START DATA SUPPLIED

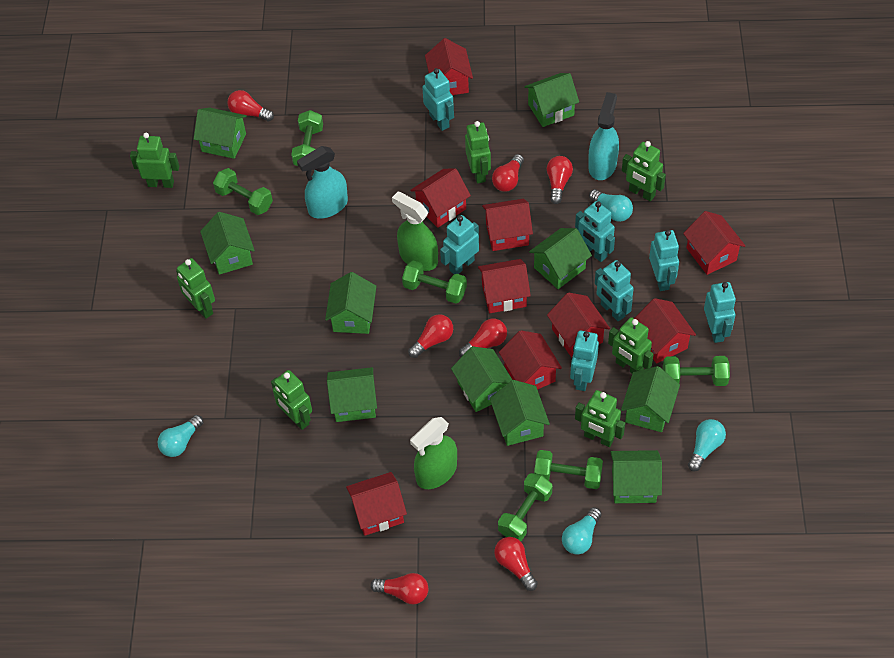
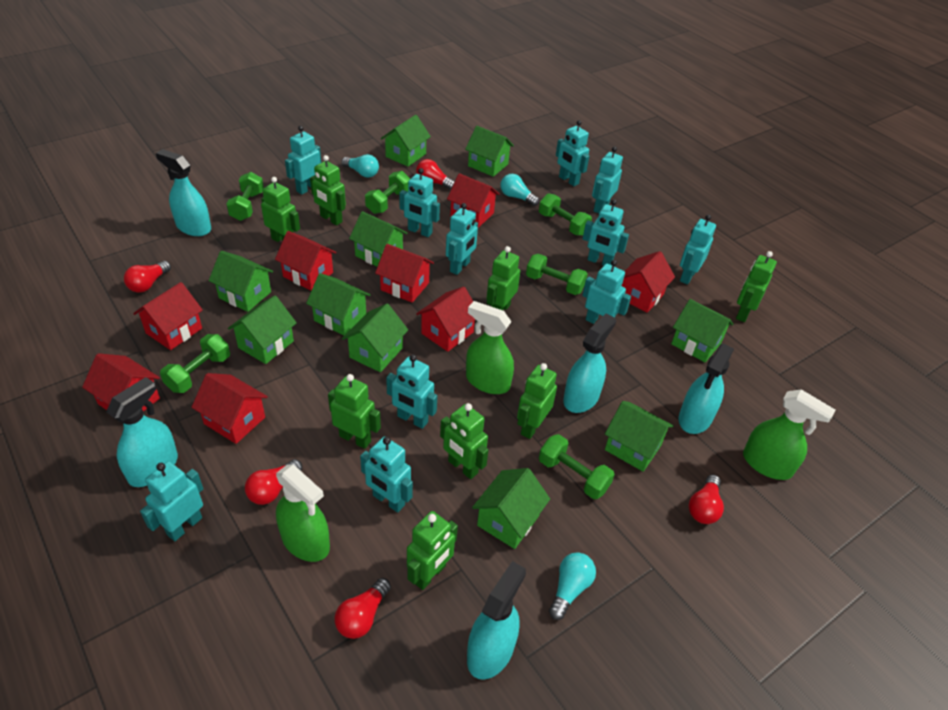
green robot: 7 -> 8
green spray bottle: 2 -> 3
red house: 9 -> 8
red light bulb: 7 -> 5
turquoise light bulb: 4 -> 3
turquoise robot: 7 -> 11
turquoise spray bottle: 2 -> 5

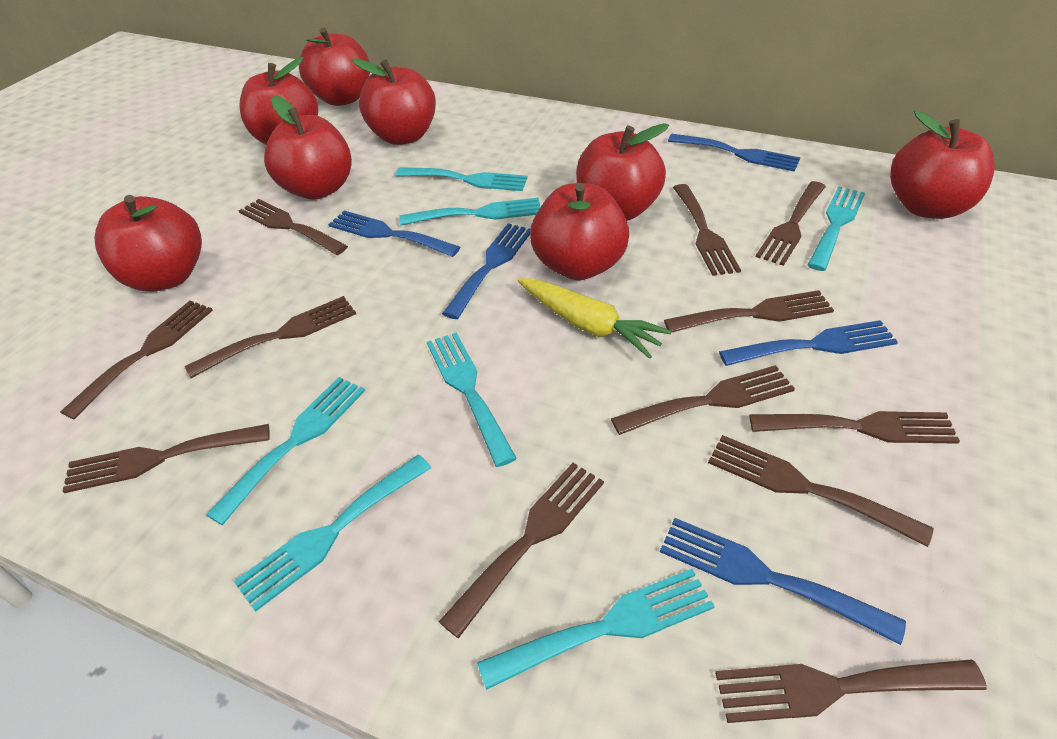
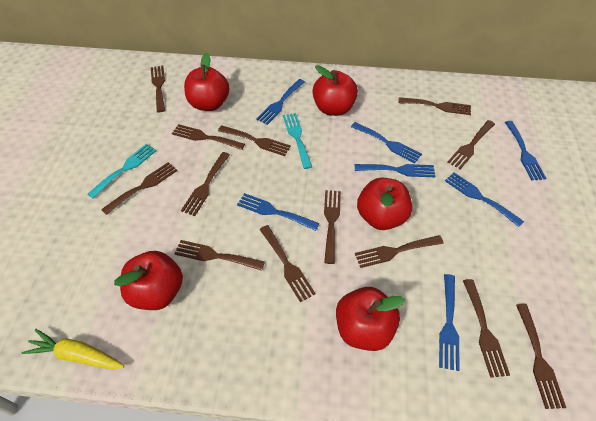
blue fork: 5 -> 7
brown fork: 12 -> 13
red apple: 8 -> 5
turquoise fork: 7 -> 2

END DATA SUPPLIED

TASK DETAILS:
Repeat everything in the records above exactly; pictures are not part of the copy.

WRITTEN RESPONSE:
green robot: 7 -> 8
green spray bottle: 2 -> 3
red house: 9 -> 8
red light bulb: 7 -> 5
turquoise light bulb: 4 -> 3
turquoise robot: 7 -> 11
turquoise spray bottle: 2 -> 5

blue fork: 5 -> 7
brown fork: 12 -> 13
red apple: 8 -> 5
turquoise fork: 7 -> 2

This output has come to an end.